§ **Description of the task**
Once the pictures are set aside, reproduce the remaining data exactly.

§ **Entries taken from a collection**
*** Block opens ***

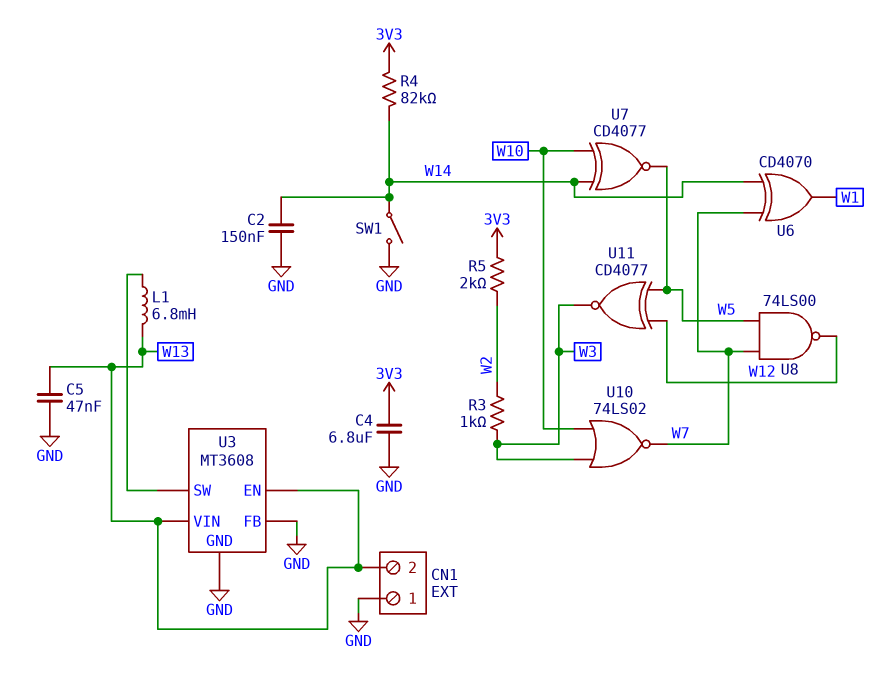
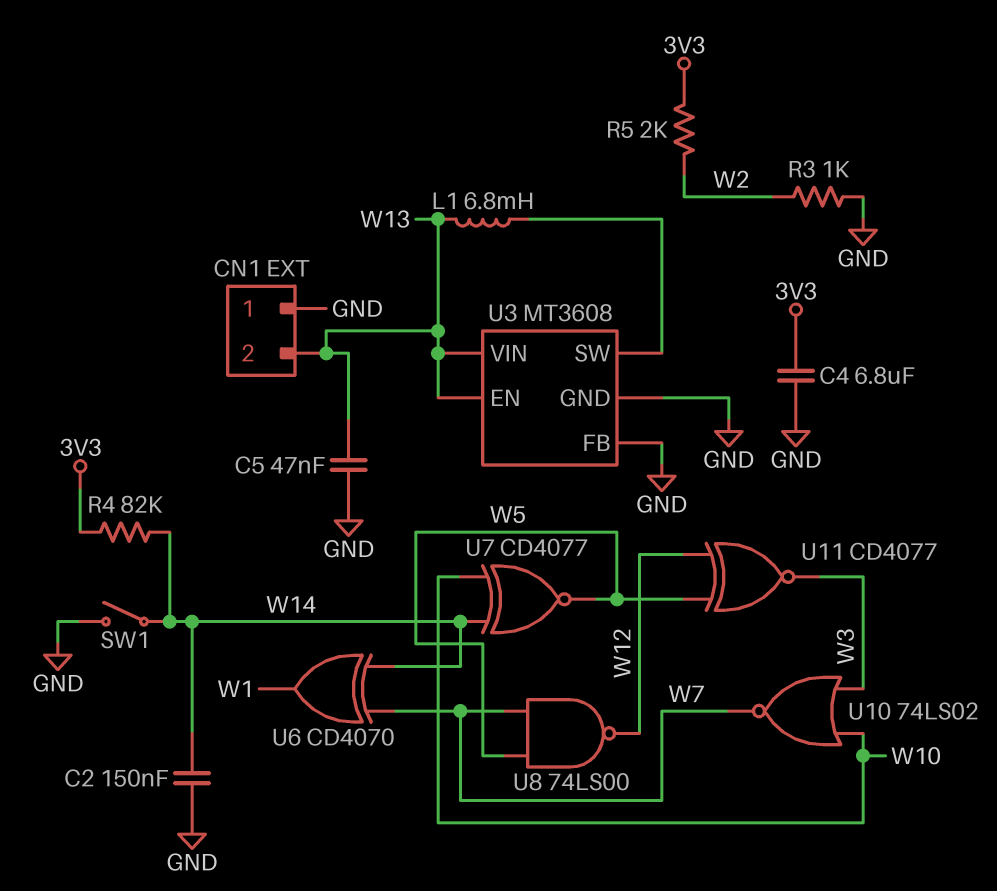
R3: 1k (W2, W3) -> 1k (GND, W2)

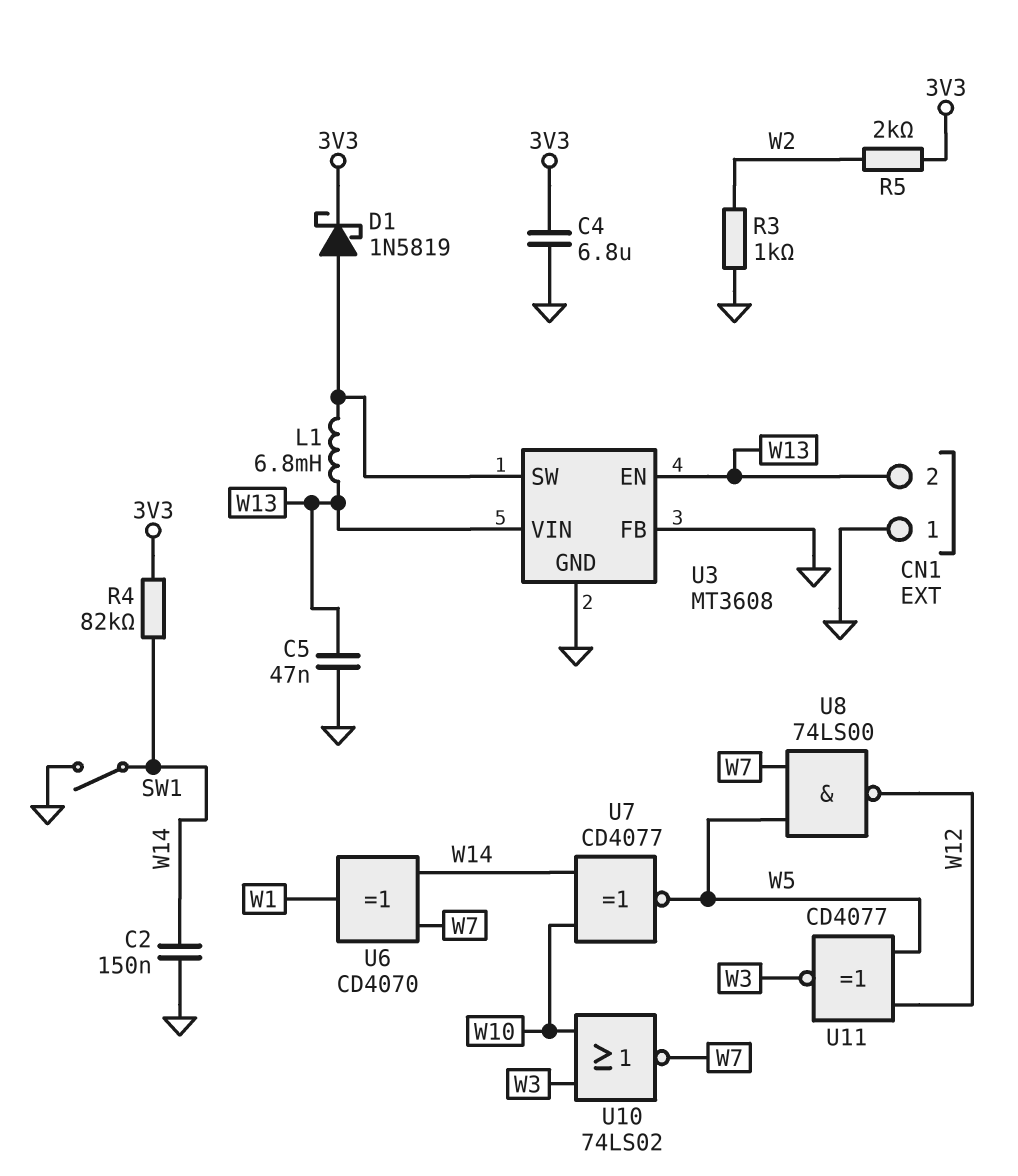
D1: none -> schottky 1N5819 (A U3/SW, K 3V3)

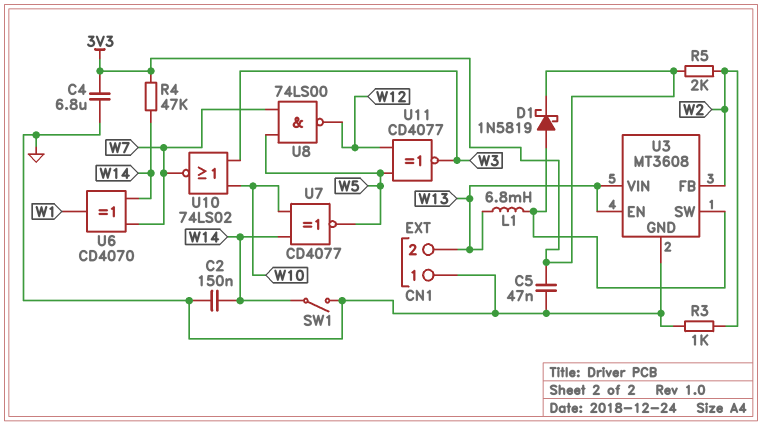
C5: 47nF (GND, W13) -> 47nF (3V3, GND)
R4: 82k (3V3, W14) -> 47k (3V3, W14)
U3 pin FB: GND -> W2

*** Block closes ***

§ **Written response**
R3: 1k (W2, W3) -> 1k (GND, W2)

D1: none -> schottky 1N5819 (A U3/SW, K 3V3)

C5: 47nF (GND, W13) -> 47nF (3V3, GND)
R4: 82k (3V3, W14) -> 47k (3V3, W14)
U3 pin FB: GND -> W2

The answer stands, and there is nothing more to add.